> What you are asked to do:
All the data below should be printed again without a single difference.

----

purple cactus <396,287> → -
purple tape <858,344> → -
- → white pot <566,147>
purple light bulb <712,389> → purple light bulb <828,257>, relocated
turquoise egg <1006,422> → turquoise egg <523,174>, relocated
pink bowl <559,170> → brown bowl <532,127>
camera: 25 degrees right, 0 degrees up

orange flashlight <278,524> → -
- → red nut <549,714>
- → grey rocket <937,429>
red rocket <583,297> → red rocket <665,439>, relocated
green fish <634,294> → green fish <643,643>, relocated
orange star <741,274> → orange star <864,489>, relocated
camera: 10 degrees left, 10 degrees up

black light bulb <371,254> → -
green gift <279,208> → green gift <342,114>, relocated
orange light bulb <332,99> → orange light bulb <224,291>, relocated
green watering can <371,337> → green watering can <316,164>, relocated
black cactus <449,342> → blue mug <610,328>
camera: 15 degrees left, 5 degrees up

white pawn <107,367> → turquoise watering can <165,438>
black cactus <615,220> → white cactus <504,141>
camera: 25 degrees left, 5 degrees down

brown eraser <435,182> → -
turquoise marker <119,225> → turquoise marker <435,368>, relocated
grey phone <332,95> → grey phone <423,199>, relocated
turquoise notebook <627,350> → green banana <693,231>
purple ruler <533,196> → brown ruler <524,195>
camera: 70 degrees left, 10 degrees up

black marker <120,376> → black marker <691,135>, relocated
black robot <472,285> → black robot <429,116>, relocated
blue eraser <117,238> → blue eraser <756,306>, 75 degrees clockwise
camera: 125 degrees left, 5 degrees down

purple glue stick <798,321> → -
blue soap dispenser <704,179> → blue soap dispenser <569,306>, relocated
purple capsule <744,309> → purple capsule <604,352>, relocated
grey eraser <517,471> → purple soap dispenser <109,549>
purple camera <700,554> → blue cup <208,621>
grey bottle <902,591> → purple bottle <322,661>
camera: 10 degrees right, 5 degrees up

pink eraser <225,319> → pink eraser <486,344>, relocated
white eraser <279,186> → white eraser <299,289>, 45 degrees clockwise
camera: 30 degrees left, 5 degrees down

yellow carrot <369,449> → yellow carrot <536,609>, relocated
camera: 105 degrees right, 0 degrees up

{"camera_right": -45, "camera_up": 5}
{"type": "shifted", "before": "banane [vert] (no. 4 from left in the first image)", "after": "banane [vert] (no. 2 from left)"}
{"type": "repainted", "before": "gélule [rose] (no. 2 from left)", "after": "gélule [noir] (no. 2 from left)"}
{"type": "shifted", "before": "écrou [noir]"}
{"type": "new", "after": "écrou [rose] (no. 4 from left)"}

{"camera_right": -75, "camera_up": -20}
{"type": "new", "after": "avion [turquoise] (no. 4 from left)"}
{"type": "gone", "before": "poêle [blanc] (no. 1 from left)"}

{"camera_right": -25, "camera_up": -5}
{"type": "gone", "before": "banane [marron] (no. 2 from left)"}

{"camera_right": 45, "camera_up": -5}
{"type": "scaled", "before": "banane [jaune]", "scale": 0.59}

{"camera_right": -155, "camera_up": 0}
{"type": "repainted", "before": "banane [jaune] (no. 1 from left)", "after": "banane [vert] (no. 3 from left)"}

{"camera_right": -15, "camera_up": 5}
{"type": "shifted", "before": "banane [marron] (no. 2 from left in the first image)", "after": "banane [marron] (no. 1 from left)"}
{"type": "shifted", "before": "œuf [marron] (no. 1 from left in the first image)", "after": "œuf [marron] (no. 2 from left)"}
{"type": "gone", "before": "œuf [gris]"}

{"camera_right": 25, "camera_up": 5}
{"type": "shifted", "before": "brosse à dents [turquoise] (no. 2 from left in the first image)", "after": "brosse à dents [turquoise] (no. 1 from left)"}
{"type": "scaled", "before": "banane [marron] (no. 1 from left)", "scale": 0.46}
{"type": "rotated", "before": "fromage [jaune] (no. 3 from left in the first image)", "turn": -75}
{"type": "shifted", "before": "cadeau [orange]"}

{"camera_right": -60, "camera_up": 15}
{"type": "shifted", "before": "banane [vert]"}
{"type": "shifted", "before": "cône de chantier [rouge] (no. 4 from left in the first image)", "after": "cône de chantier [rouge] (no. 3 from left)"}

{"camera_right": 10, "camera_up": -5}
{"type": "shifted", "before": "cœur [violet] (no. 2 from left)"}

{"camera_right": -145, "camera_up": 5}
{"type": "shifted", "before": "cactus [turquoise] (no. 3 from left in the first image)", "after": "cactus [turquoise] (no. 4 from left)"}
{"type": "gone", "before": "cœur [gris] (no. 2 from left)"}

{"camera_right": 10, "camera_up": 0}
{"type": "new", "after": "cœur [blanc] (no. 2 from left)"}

----

> Answer to this task:
purple cactus <396,287> → -
purple tape <858,344> → -
- → white pot <566,147>
purple light bulb <712,389> → purple light bulb <828,257>, relocated
turquoise egg <1006,422> → turquoise egg <523,174>, relocated
pink bowl <559,170> → brown bowl <532,127>
camera: 25 degrees right, 0 degrees up

orange flashlight <278,524> → -
- → red nut <549,714>
- → grey rocket <937,429>
red rocket <583,297> → red rocket <665,439>, relocated
green fish <634,294> → green fish <643,643>, relocated
orange star <741,274> → orange star <864,489>, relocated
camera: 10 degrees left, 10 degrees up

black light bulb <371,254> → -
green gift <279,208> → green gift <342,114>, relocated
orange light bulb <332,99> → orange light bulb <224,291>, relocated
green watering can <371,337> → green watering can <316,164>, relocated
black cactus <449,342> → blue mug <610,328>
camera: 15 degrees left, 5 degrees up

white pawn <107,367> → turquoise watering can <165,438>
black cactus <615,220> → white cactus <504,141>
camera: 25 degrees left, 5 degrees down

brown eraser <435,182> → -
turquoise marker <119,225> → turquoise marker <435,368>, relocated
grey phone <332,95> → grey phone <423,199>, relocated
turquoise notebook <627,350> → green banana <693,231>
purple ruler <533,196> → brown ruler <524,195>
camera: 70 degrees left, 10 degrees up

black marker <120,376> → black marker <691,135>, relocated
black robot <472,285> → black robot <429,116>, relocated
blue eraser <117,238> → blue eraser <756,306>, 75 degrees clockwise
camera: 125 degrees left, 5 degrees down

purple glue stick <798,321> → -
blue soap dispenser <704,179> → blue soap dispenser <569,306>, relocated
purple capsule <744,309> → purple capsule <604,352>, relocated
grey eraser <517,471> → purple soap dispenser <109,549>
purple camera <700,554> → blue cup <208,621>
grey bottle <902,591> → purple bottle <322,661>
camera: 10 degrees right, 5 degrees up

pink eraser <225,319> → pink eraser <486,344>, relocated
white eraser <279,186> → white eraser <299,289>, 45 degrees clockwise
camera: 30 degrees left, 5 degrees down

yellow carrot <369,449> → yellow carrot <536,609>, relocated
camera: 105 degrees right, 0 degrees up

{"camera_right": -45, "camera_up": 5}
{"type": "shifted", "before": "banane [vert] (no. 4 from left in the first image)", "after": "banane [vert] (no. 2 from left)"}
{"type": "repainted", "before": "gélule [rose] (no. 2 from left)", "after": "gélule [noir] (no. 2 from left)"}
{"type": "shifted", "before": "écrou [noir]"}
{"type": "new", "after": "écrou [rose] (no. 4 from left)"}

{"camera_right": -75, "camera_up": -20}
{"type": "new", "after": "avion [turquoise] (no. 4 from left)"}
{"type": "gone", "before": "poêle [blanc] (no. 1 from left)"}

{"camera_right": -25, "camera_up": -5}
{"type": "gone", "before": "banane [marron] (no. 2 from left)"}

{"camera_right": 45, "camera_up": -5}
{"type": "scaled", "before": "banane [jaune]", "scale": 0.59}

{"camera_right": -155, "camera_up": 0}
{"type": "repainted", "before": "banane [jaune] (no. 1 from left)", "after": "banane [vert] (no. 3 from left)"}

{"camera_right": -15, "camera_up": 5}
{"type": "shifted", "before": "banane [marron] (no. 2 from left in the first image)", "after": "banane [marron] (no. 1 from left)"}
{"type": "shifted", "before": "œuf [marron] (no. 1 from left in the first image)", "after": "œuf [marron] (no. 2 from left)"}
{"type": "gone", "before": "œuf [gris]"}

{"camera_right": 25, "camera_up": 5}
{"type": "shifted", "before": "brosse à dents [turquoise] (no. 2 from left in the first image)", "after": "brosse à dents [turquoise] (no. 1 from left)"}
{"type": "scaled", "before": "banane [marron] (no. 1 from left)", "scale": 0.46}
{"type": "rotated", "before": "fromage [jaune] (no. 3 from left in the first image)", "turn": -75}
{"type": "shifted", "before": "cadeau [orange]"}

{"camera_right": -60, "camera_up": 15}
{"type": "shifted", "before": "banane [vert]"}
{"type": "shifted", "before": "cône de chantier [rouge] (no. 4 from left in the first image)", "after": "cône de chantier [rouge] (no. 3 from left)"}

{"camera_right": 10, "camera_up": -5}
{"type": "shifted", "before": "cœur [violet] (no. 2 from left)"}

{"camera_right": -145, "camera_up": 5}
{"type": "shifted", "before": "cactus [turquoise] (no. 3 from left in the first image)", "after": "cactus [turquoise] (no. 4 from left)"}
{"type": "gone", "before": "cœur [gris] (no. 2 from left)"}

{"camera_right": 10, "camera_up": 0}
{"type": "new", "after": "cœur [blanc] (no. 2 from left)"}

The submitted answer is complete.